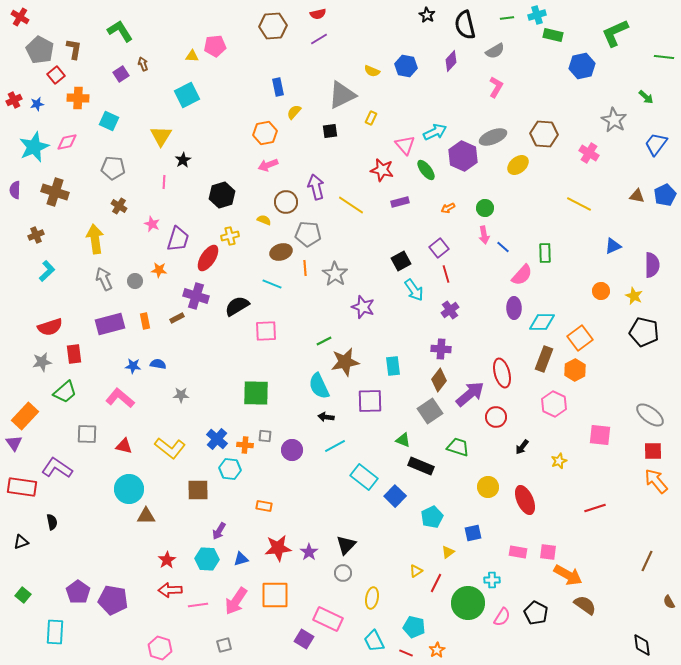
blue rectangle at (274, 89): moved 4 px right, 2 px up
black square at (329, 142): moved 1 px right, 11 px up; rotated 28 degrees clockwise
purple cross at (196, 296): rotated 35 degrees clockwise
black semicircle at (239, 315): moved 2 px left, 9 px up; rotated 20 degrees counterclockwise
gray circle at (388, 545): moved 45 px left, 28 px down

(GOAL):
Find every line in the material above that contains the word "black", and copy each of those lines.

(OUTPUT FOR THIS TASK):
black square at (329, 142): moved 1 px right, 11 px up; rotated 28 degrees clockwise
black semicircle at (239, 315): moved 2 px left, 9 px up; rotated 20 degrees counterclockwise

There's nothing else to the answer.